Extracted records
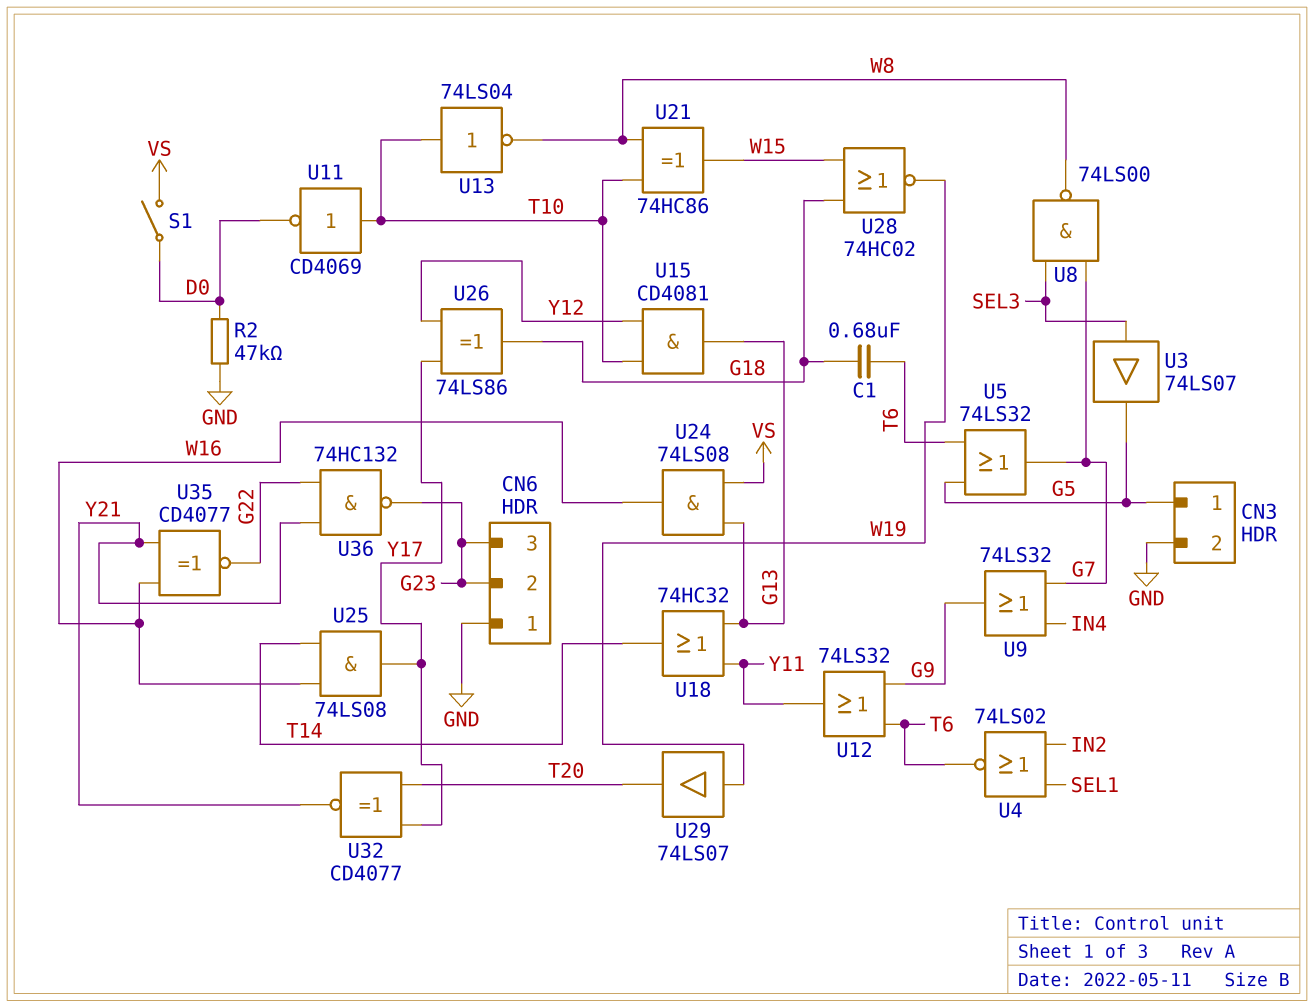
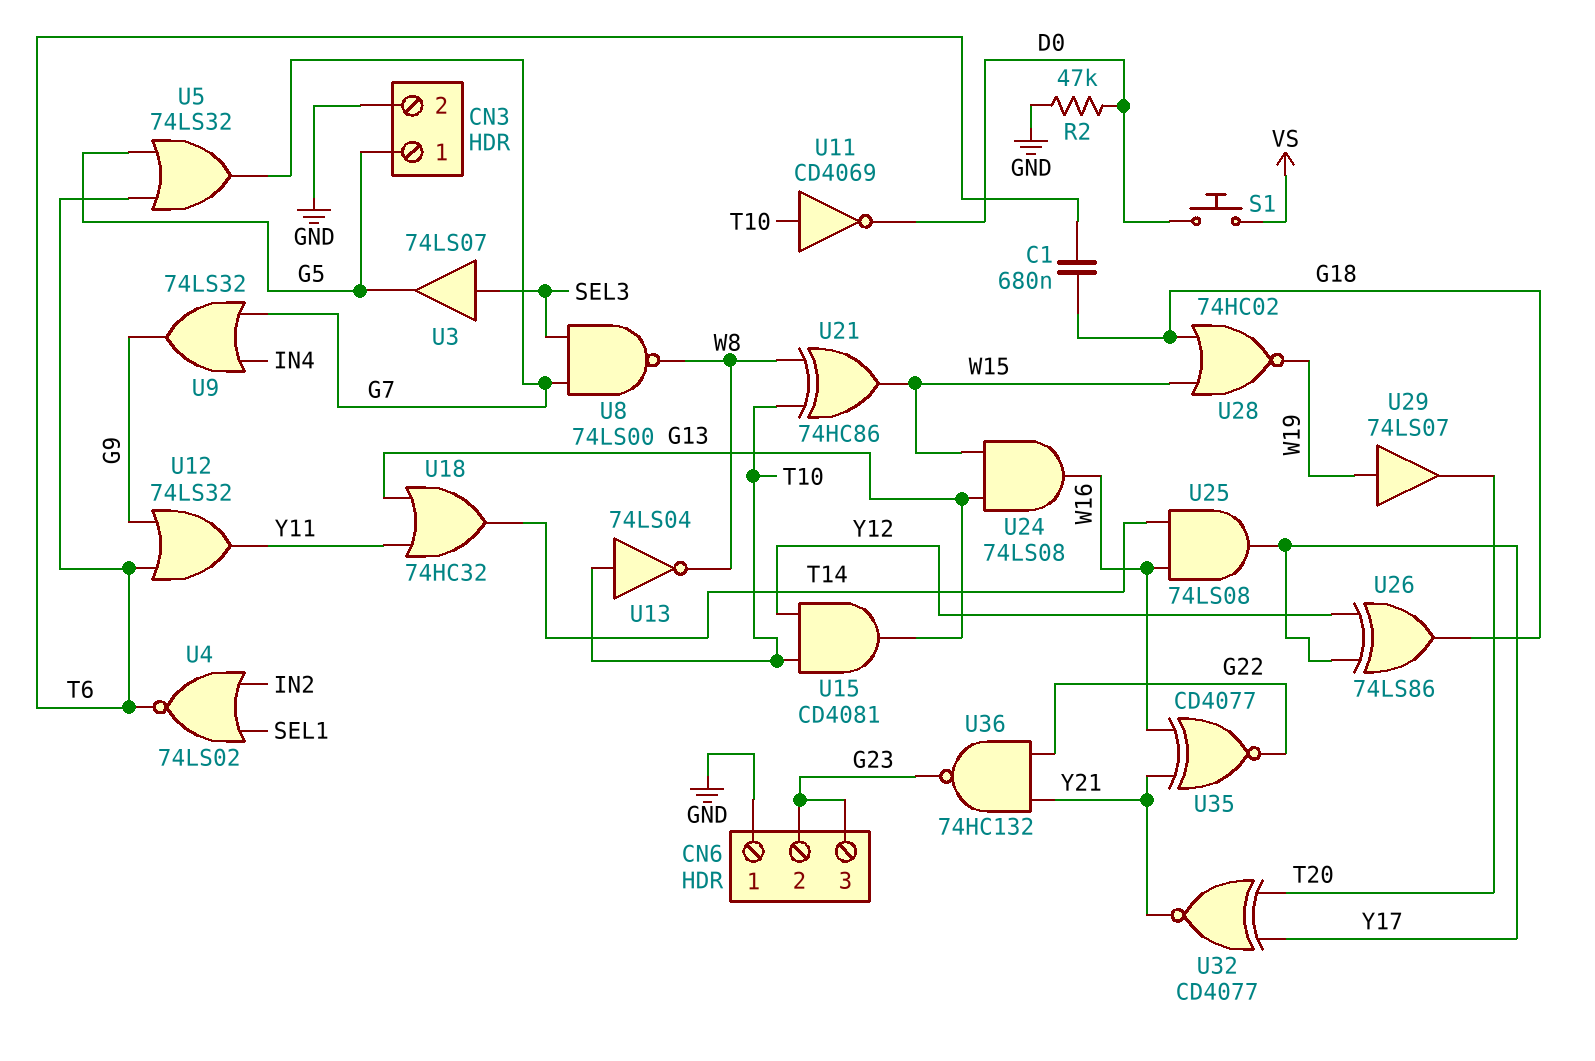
S1: switch (D0, VS) -> button (D0, VS)
U24: AND 74LS08 (in G13, in VS, out W16) -> AND 74LS08 (in G13, in W15, out W16)

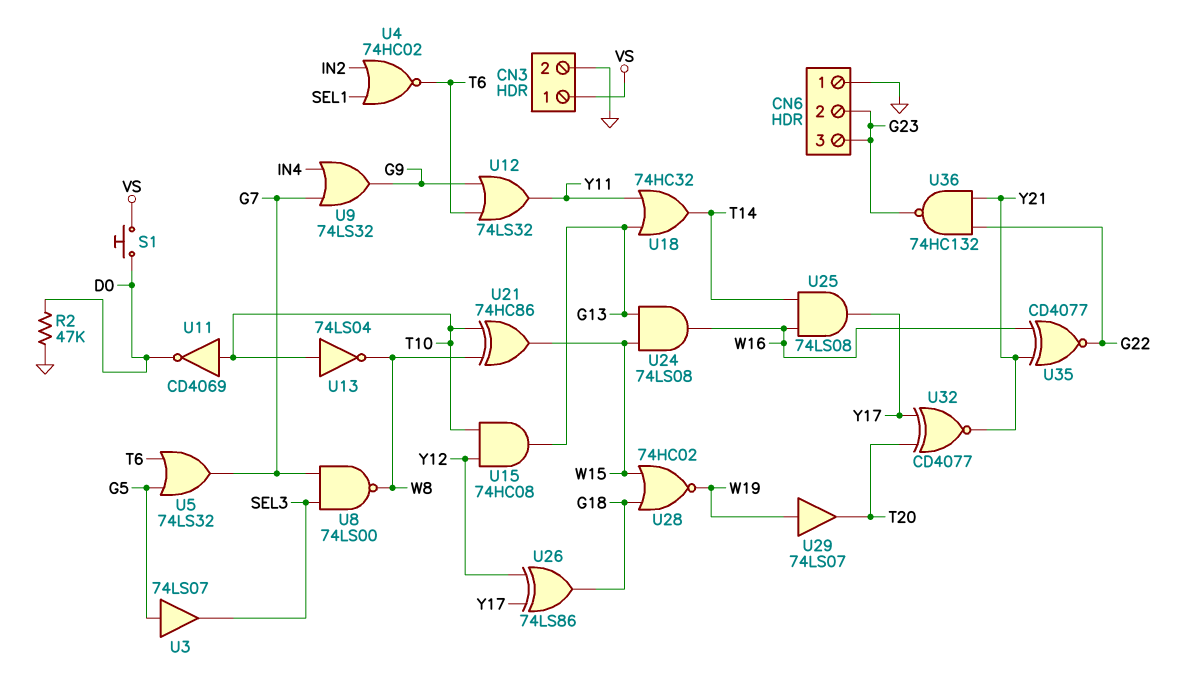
C1: 680nF (G18, T6) -> none
CN3 pin 1: G5 -> VS
U3: buffer 74LS07 (in SEL3, out G5) -> buffer 74LS07 (in G5, out SEL3)
U4: NOR 74LS02 (in IN2, in SEL1, out T6) -> NOR 74HC02 (in IN2, in SEL1, out T6)
U15: AND CD4081 (in T10, in Y12, out G13) -> AND 74HC08 (in T10, in Y12, out G13)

WHAT YOU HAVE TO DO
A picture-free version of all the records, repeated exactly, is what to return.

OUTPUT OF THE TASK
S1: switch (D0, VS) -> button (D0, VS)
U24: AND 74LS08 (in G13, in VS, out W16) -> AND 74LS08 (in G13, in W15, out W16)

C1: 680nF (G18, T6) -> none
CN3 pin 1: G5 -> VS
U3: buffer 74LS07 (in SEL3, out G5) -> buffer 74LS07 (in G5, out SEL3)
U4: NOR 74LS02 (in IN2, in SEL1, out T6) -> NOR 74HC02 (in IN2, in SEL1, out T6)
U15: AND CD4081 (in T10, in Y12, out G13) -> AND 74HC08 (in T10, in Y12, out G13)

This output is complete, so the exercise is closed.